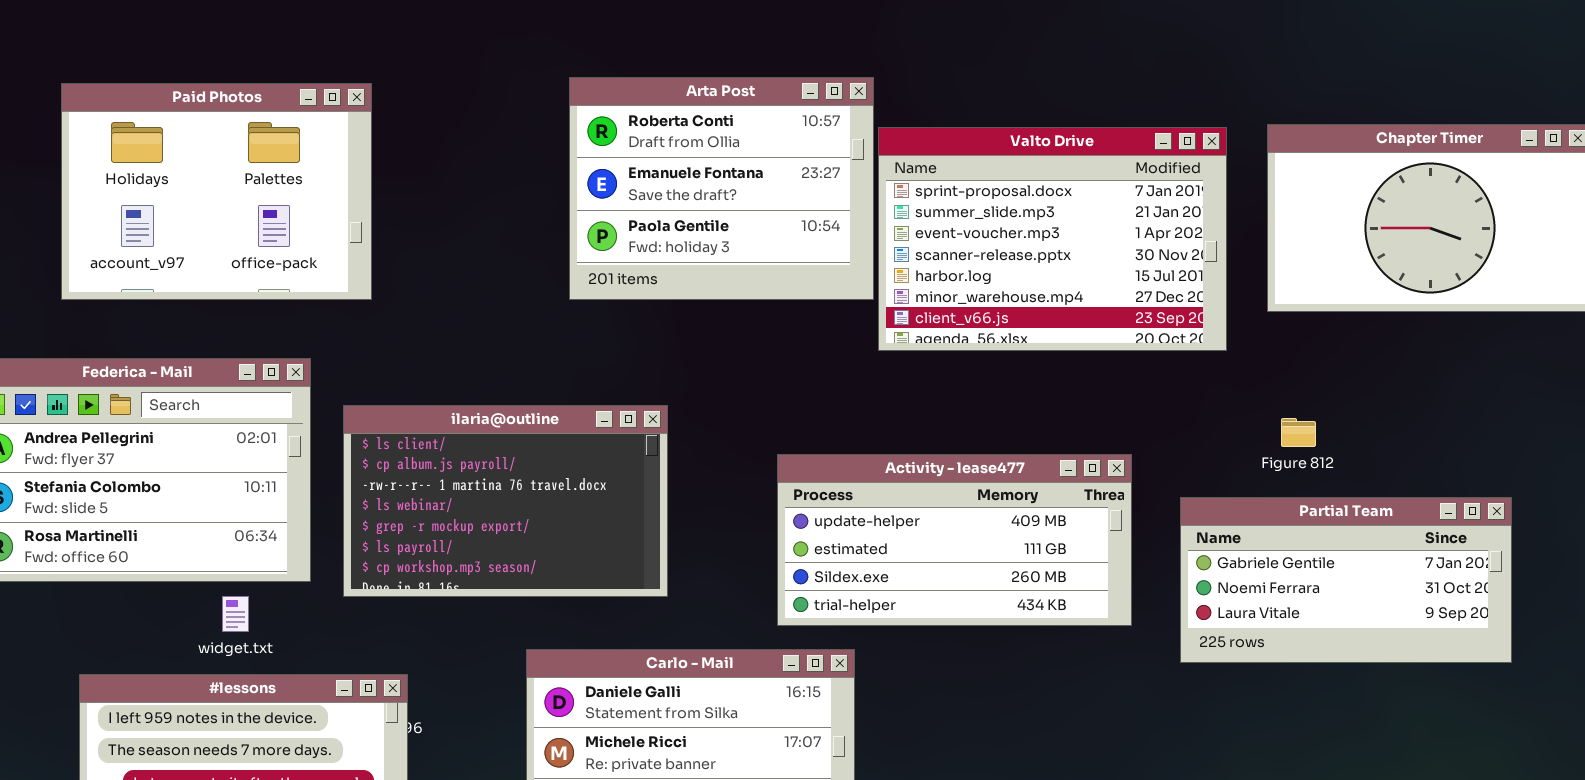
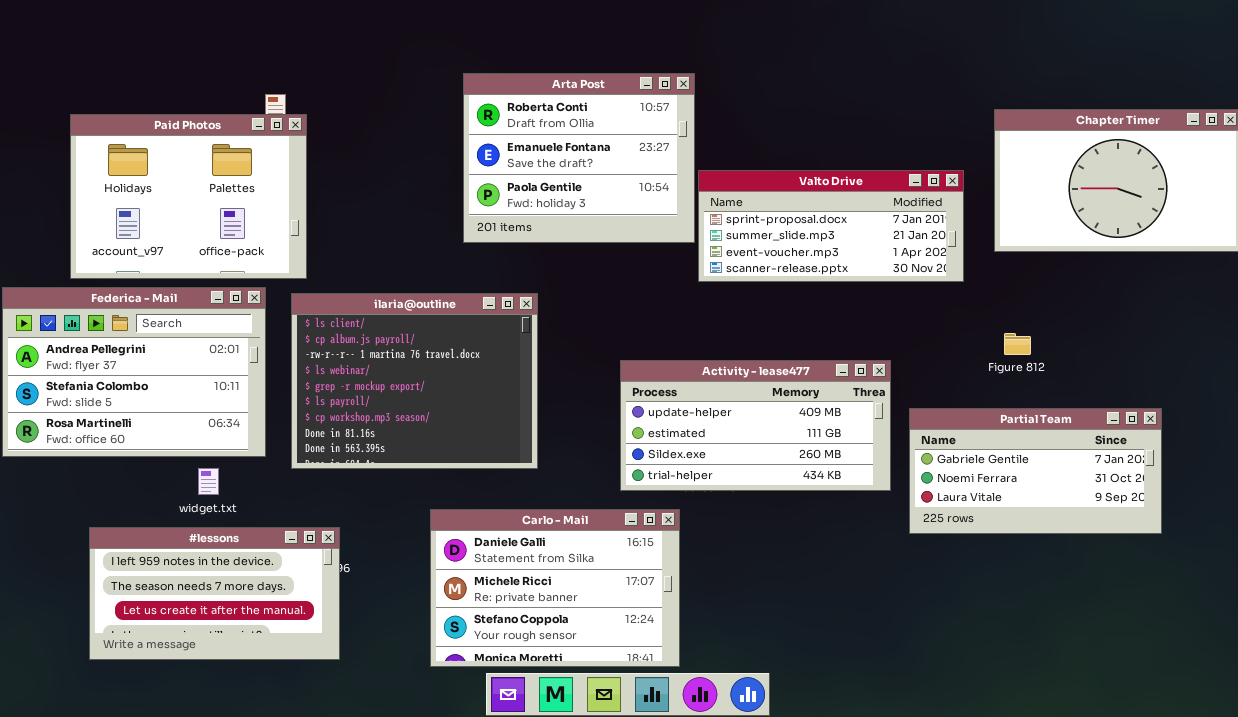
Paid Photos: [61,83,372,300] -> [70,114,307,279], moved
Valto Drive: [878,127,1227,351] -> [698,170,964,282], resized
ilaria@outline: [343,405,668,597] -> [291,293,538,469], resized
Partial Team: [1180,497,1512,663] -> [909,408,1162,534], moved

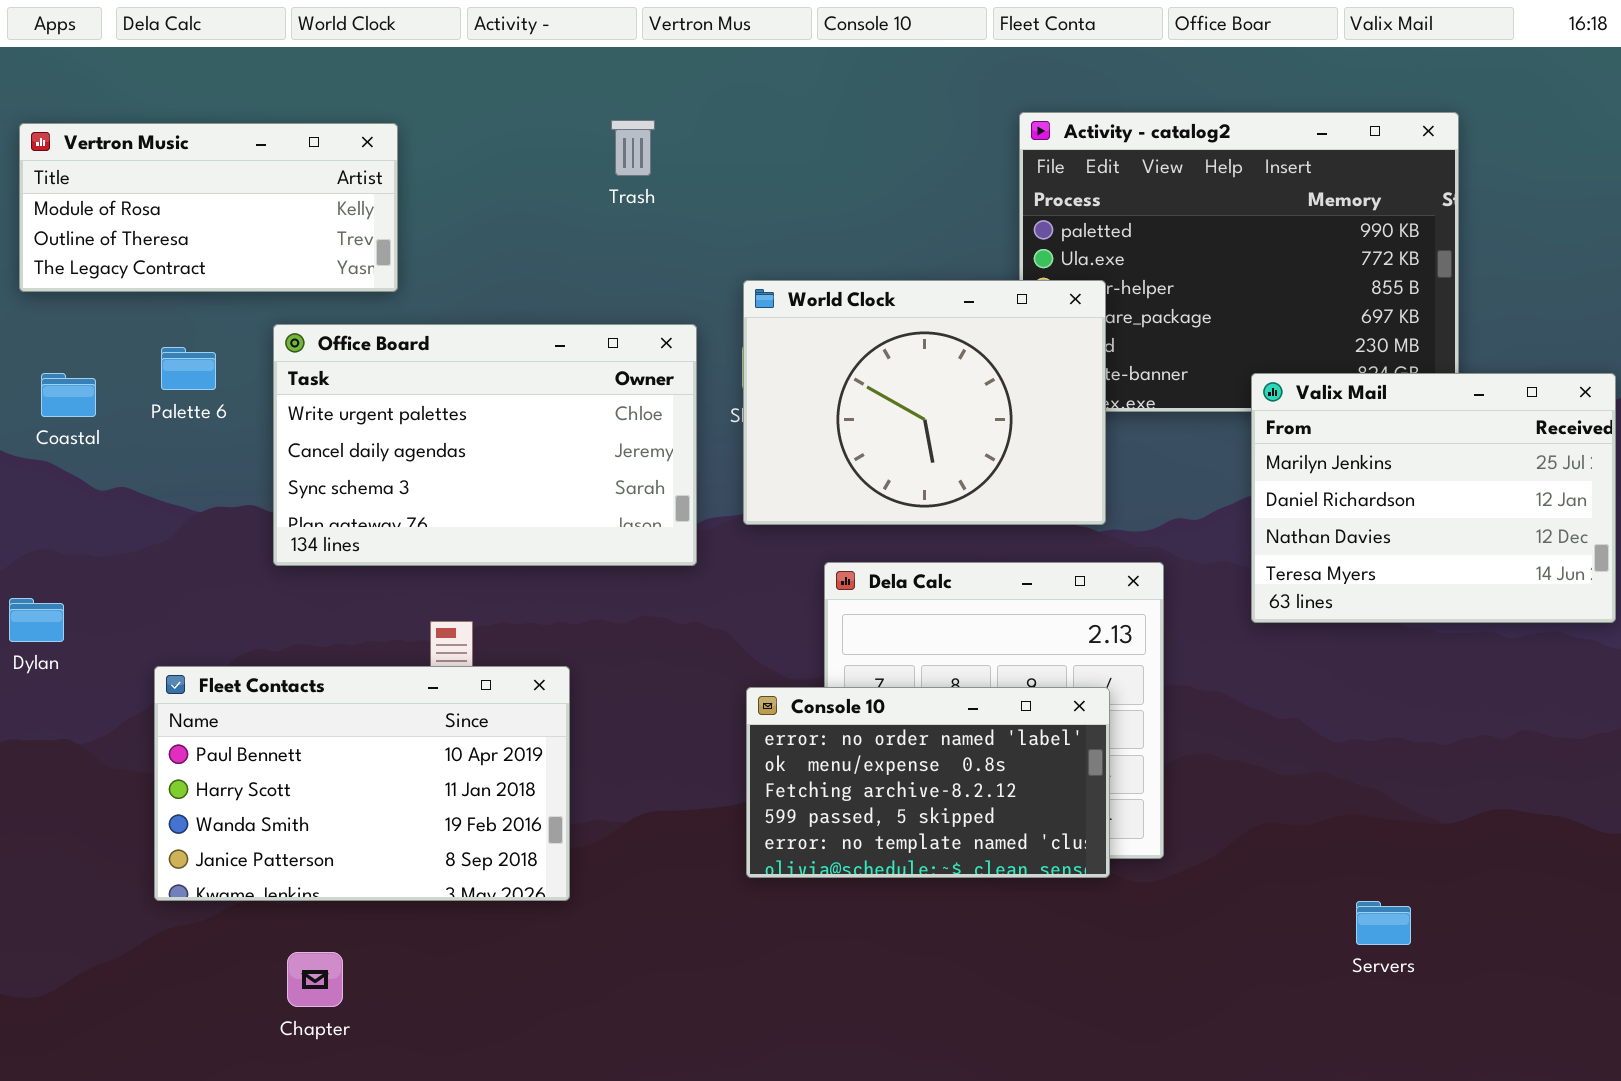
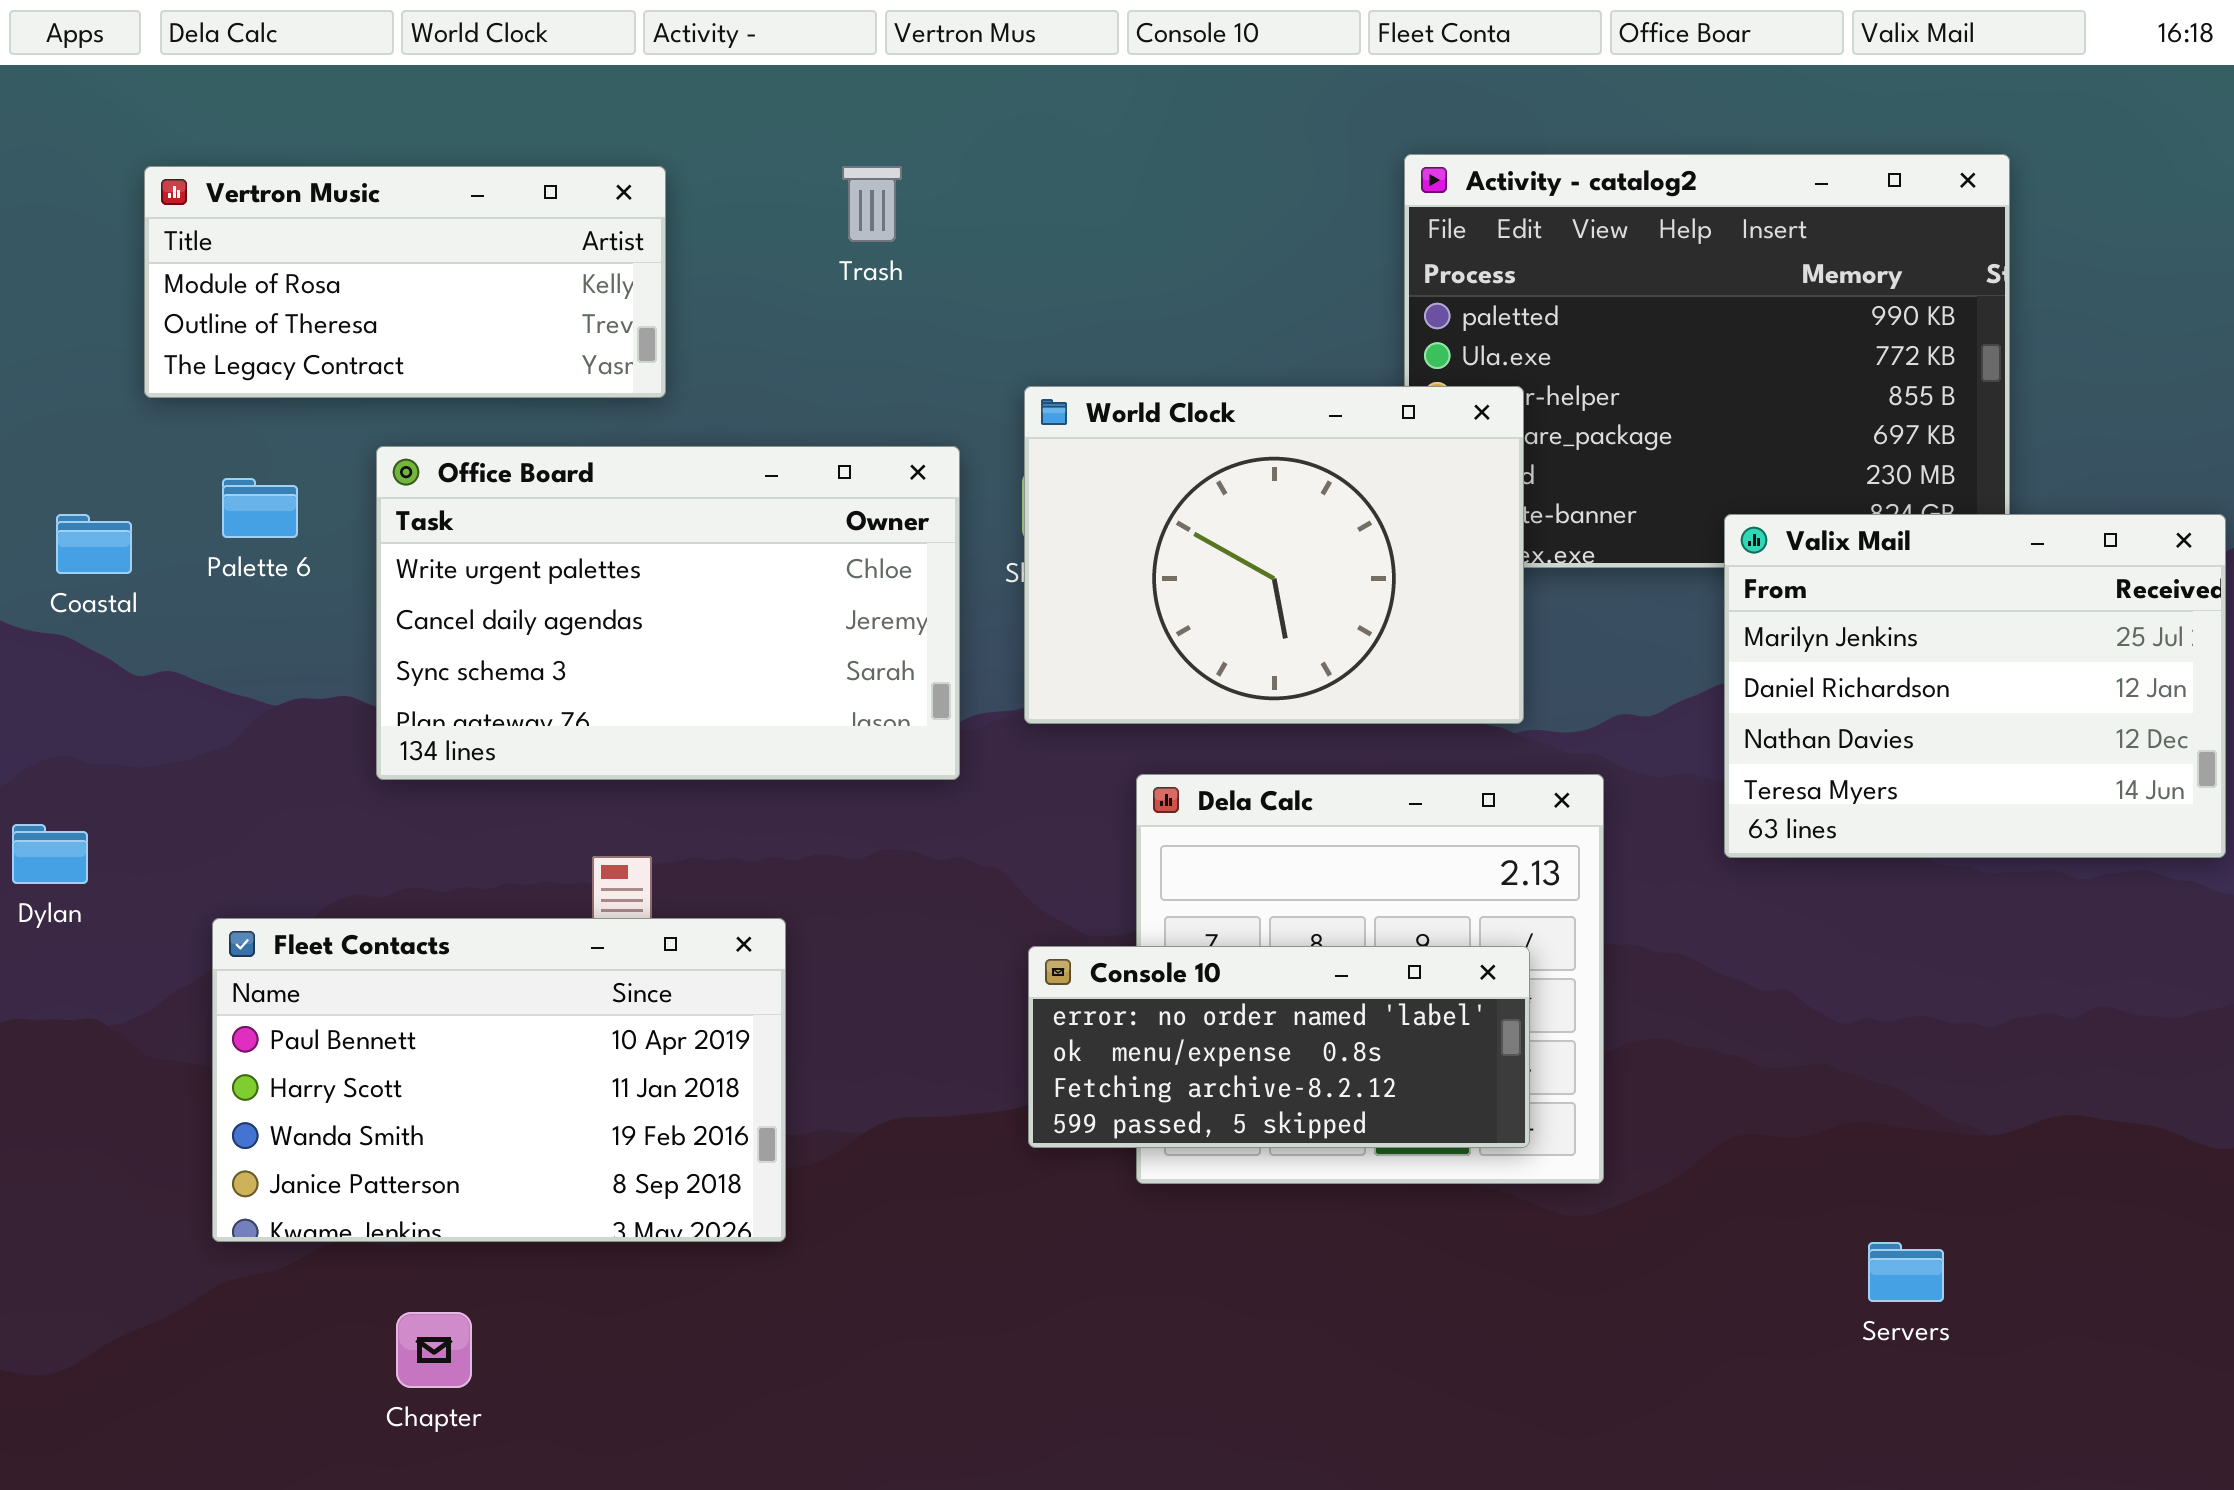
Vertron Music: [19,123,398,292] -> [144,166,666,398], moved
Console 10: [746,687,1110,878] -> [1028,946,1530,1148], resized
..........
(ABOUT THIS TASK)
Go through the listing and copy each line with the string "moved".

(WRITTEN SOLUTION)
Paid Photos: [61,83,372,300] -> [70,114,307,279], moved
Partial Team: [1180,497,1512,663] -> [909,408,1162,534], moved
Vertron Music: [19,123,398,292] -> [144,166,666,398], moved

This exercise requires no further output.